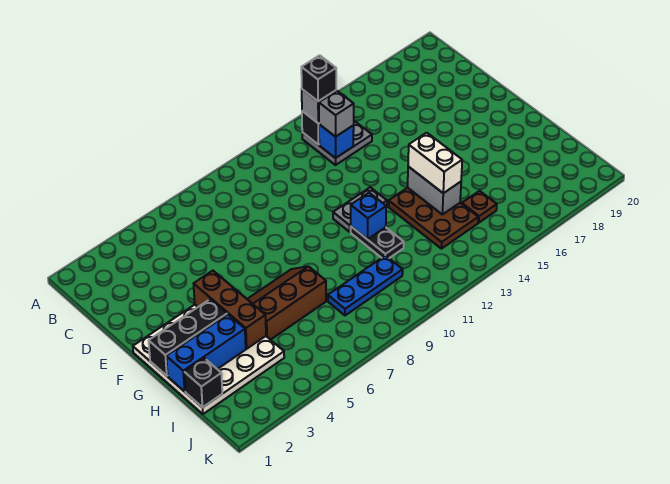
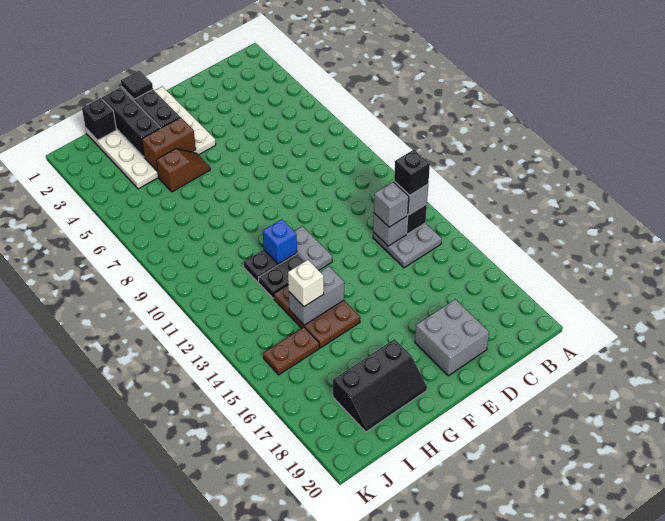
blue brick C13 level 2 -> grey brick C13 level 2
none -> grey brick D18:E19 level 1
brown brick F4:H4 level 2 -> brown brick G4:H4 level 2
none -> black tile G1 level 3
brown slope G5:H7 level 1 top H -> brown slope G5:H5 level 1 top H
none -> black plate G12:H12 level 1
brown plate G13:I14 level 1 -> brown plate G13:H15 level 1
white brick G14:H14 level 3 -> white brick H14 level 3
none -> black slope G18:I19 level 1 top 18
blue brick H1:H3 level 2 -> black brick H1:H3 level 2
blue plate I8:I10 level 1 -> none
brown plate I15 level 1 -> brown plate I15:J15 level 1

__WORK REQUIRED__:
Print out every record above exactly as given. Do not include the pictures.

__TASK RESULT__:
blue brick C13 level 2 -> grey brick C13 level 2
none -> grey brick D18:E19 level 1
brown brick F4:H4 level 2 -> brown brick G4:H4 level 2
none -> black tile G1 level 3
brown slope G5:H7 level 1 top H -> brown slope G5:H5 level 1 top H
none -> black plate G12:H12 level 1
brown plate G13:I14 level 1 -> brown plate G13:H15 level 1
white brick G14:H14 level 3 -> white brick H14 level 3
none -> black slope G18:I19 level 1 top 18
blue brick H1:H3 level 2 -> black brick H1:H3 level 2
blue plate I8:I10 level 1 -> none
brown plate I15 level 1 -> brown plate I15:J15 level 1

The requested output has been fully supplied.